__What is needed__: The lines to copy run from the one containing "SW202: button (GND, IC204/MCLR)" to the end of the records below; repeat them exactly and include nothing else.

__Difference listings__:
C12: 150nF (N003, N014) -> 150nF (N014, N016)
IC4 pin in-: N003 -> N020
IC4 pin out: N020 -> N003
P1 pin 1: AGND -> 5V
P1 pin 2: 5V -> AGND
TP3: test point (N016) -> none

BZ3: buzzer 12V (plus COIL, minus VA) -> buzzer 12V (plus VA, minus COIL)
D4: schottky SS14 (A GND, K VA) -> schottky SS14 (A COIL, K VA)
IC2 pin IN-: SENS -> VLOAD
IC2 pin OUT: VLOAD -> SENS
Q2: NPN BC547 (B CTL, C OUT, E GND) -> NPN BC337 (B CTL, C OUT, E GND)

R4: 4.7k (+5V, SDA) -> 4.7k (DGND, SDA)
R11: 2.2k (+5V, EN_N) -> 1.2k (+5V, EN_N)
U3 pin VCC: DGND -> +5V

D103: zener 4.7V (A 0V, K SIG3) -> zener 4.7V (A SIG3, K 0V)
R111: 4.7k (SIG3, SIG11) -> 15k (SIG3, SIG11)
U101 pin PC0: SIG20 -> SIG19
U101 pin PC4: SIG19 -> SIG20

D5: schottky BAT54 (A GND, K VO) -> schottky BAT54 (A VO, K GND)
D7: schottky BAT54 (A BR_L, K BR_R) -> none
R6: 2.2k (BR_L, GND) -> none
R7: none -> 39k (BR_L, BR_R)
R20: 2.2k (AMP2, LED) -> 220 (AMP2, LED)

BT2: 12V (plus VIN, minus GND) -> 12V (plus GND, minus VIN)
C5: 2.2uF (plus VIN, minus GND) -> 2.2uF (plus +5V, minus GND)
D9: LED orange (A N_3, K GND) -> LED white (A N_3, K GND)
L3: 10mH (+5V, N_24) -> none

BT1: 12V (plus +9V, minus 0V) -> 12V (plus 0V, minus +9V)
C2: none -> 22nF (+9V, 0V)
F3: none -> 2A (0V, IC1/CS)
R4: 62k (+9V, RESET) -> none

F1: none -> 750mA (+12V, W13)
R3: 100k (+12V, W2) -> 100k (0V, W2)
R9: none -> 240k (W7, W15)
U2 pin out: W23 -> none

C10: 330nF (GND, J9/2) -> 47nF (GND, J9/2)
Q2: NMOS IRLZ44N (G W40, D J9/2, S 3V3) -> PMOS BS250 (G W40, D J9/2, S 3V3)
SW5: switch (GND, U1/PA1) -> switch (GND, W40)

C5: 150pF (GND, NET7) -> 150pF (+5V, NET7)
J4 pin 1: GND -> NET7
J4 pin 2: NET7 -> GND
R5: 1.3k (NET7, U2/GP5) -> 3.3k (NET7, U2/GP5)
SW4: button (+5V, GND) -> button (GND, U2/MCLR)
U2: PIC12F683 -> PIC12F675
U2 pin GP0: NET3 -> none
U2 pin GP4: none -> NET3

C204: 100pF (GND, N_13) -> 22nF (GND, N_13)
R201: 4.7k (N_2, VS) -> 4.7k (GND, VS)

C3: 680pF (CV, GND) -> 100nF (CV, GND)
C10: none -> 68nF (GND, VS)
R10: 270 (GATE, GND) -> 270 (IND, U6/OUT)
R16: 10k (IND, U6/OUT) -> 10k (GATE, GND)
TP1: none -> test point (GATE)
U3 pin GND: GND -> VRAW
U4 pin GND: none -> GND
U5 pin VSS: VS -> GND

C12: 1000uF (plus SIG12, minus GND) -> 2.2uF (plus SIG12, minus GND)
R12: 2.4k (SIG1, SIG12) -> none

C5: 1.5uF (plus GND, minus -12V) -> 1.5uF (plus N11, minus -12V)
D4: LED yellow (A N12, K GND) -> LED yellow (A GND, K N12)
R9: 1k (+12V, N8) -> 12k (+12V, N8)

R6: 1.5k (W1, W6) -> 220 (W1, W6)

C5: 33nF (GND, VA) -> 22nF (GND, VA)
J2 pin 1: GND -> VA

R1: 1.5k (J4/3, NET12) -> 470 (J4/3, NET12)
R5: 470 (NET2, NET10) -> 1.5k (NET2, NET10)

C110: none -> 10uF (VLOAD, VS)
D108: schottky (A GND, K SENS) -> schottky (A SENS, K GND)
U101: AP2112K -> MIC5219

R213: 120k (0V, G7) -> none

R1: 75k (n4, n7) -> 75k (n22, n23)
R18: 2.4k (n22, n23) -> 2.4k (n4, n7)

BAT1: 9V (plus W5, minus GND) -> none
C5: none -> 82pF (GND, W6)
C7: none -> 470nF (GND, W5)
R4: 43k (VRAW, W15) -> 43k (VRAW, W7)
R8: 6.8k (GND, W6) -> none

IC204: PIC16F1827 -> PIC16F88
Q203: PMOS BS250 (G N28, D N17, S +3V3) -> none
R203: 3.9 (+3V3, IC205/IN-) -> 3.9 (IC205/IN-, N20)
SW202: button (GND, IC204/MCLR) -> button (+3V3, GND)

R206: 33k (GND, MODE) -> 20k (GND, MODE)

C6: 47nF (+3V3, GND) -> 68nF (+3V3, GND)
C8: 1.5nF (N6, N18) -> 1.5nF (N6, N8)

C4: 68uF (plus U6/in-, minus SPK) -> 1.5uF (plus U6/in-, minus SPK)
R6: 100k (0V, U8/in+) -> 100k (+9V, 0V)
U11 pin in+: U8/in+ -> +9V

__Output for this task__:
SW202: button (GND, IC204/MCLR) -> button (+3V3, GND)

R206: 33k (GND, MODE) -> 20k (GND, MODE)

C6: 47nF (+3V3, GND) -> 68nF (+3V3, GND)
C8: 1.5nF (N6, N18) -> 1.5nF (N6, N8)

C4: 68uF (plus U6/in-, minus SPK) -> 1.5uF (plus U6/in-, minus SPK)
R6: 100k (0V, U8/in+) -> 100k (+9V, 0V)
U11 pin in+: U8/in+ -> +9V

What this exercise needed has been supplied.